Segment Start: Entries provided

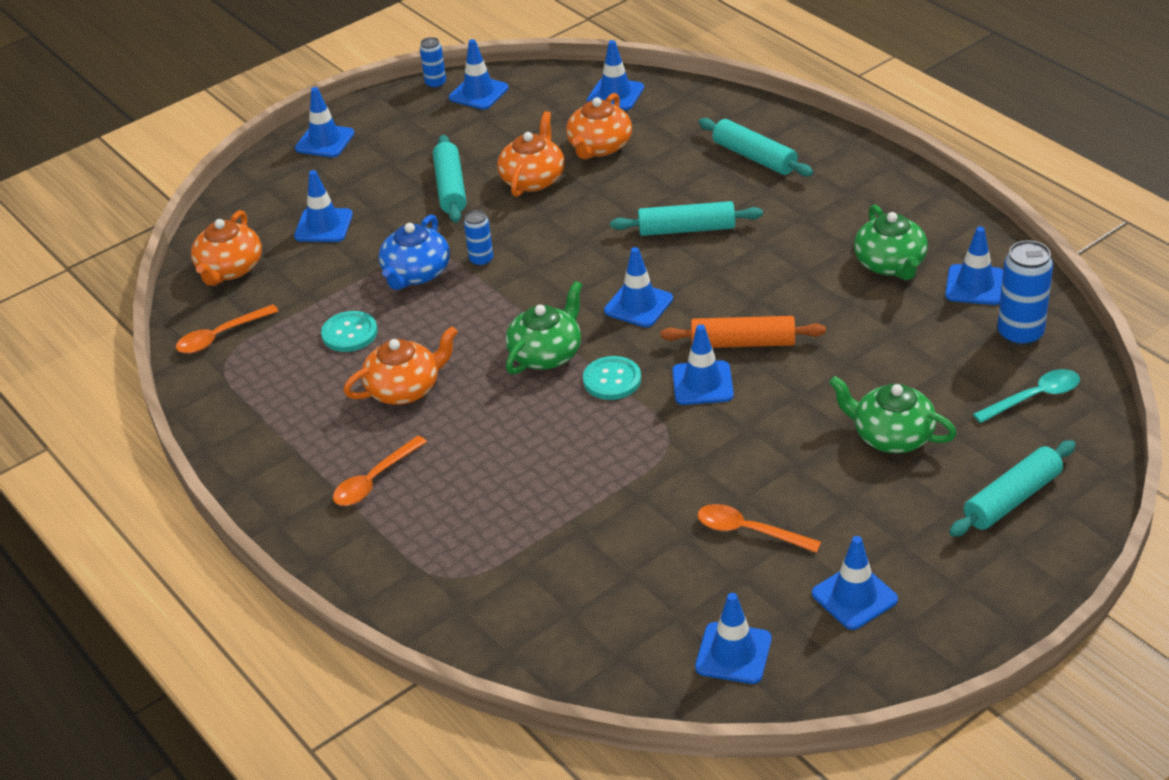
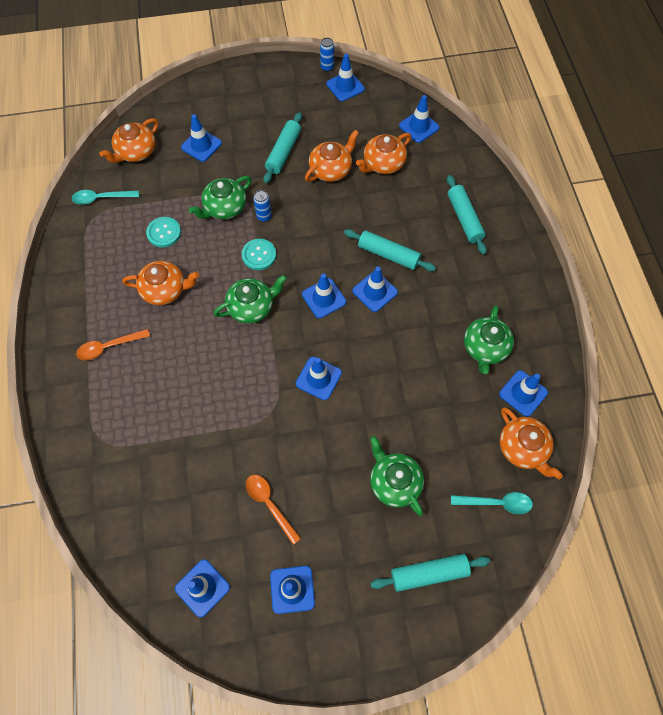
camera: 25 degrees right, 25 degrees up
(220, 336) = (101, 198): orange spoon -> turquoise spoon
(325, 141) = (242, 81): blue traffic cone -> blue traffic cone (375, 291)
(416, 273) = (224, 207): blue teapot -> green teapot
(612, 380) = (273, 346): turquoise button -> turquoise button (259, 255)
(742, 343) = (360, 360): orange rolling pin -> none
(1020, 334) = (522, 448): blue can -> orange teapot

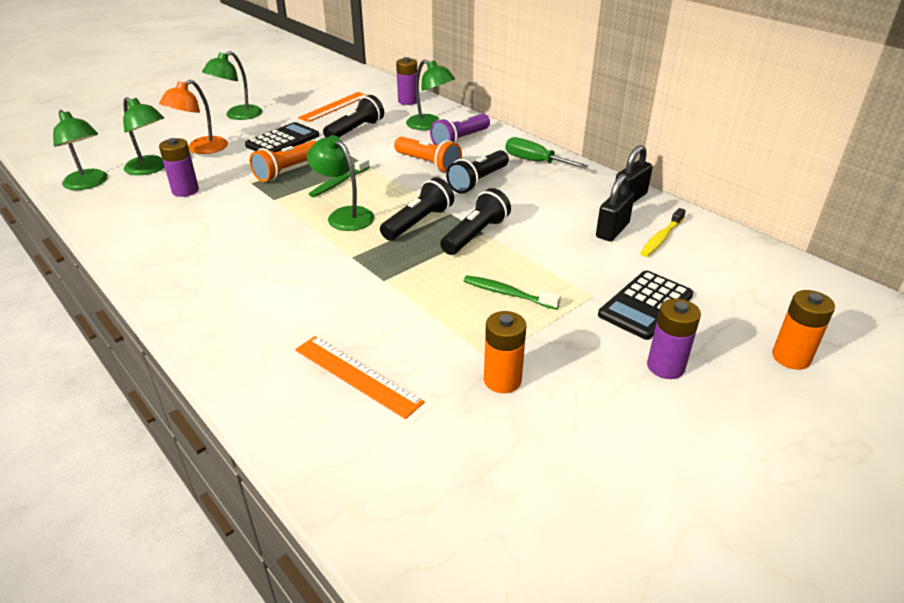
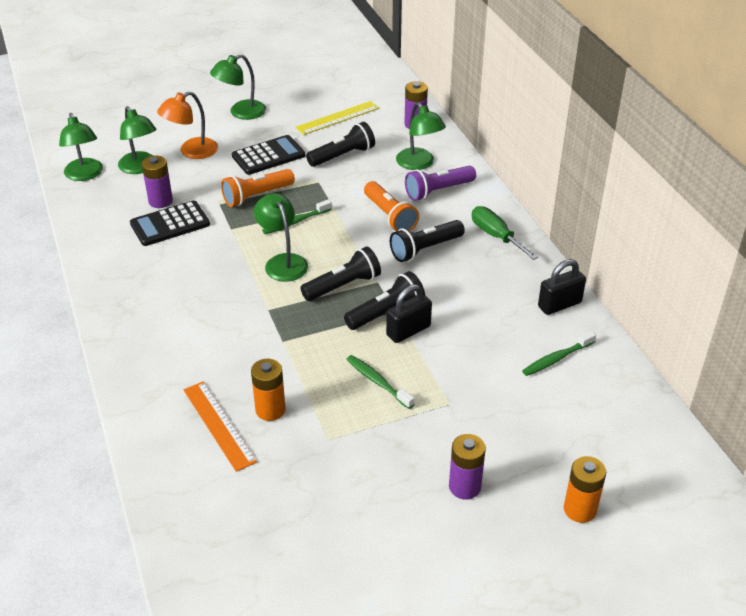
camera: 20 degrees right, 5 degrees up
(334, 106) = (337, 118): orange ruler -> yellow ruler
(502, 380) = (325, 461): orange battery -> orange battery (270, 410)
(612, 230) = (516, 338): black padlock -> black padlock (408, 331)
(645, 305) = (490, 425): black calculator -> black calculator (170, 224)
(661, 238) = (556, 359): yellow toothbrush -> green toothbrush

Segment End: Entries provided

> Instructions for the task: Only the lines from the one with "(502, 380) = (325, 461): orange" through the last line above should be restated, word for word.

> Exercise answer:
(502, 380) = (325, 461): orange battery -> orange battery (270, 410)
(612, 230) = (516, 338): black padlock -> black padlock (408, 331)
(645, 305) = (490, 425): black calculator -> black calculator (170, 224)
(661, 238) = (556, 359): yellow toothbrush -> green toothbrush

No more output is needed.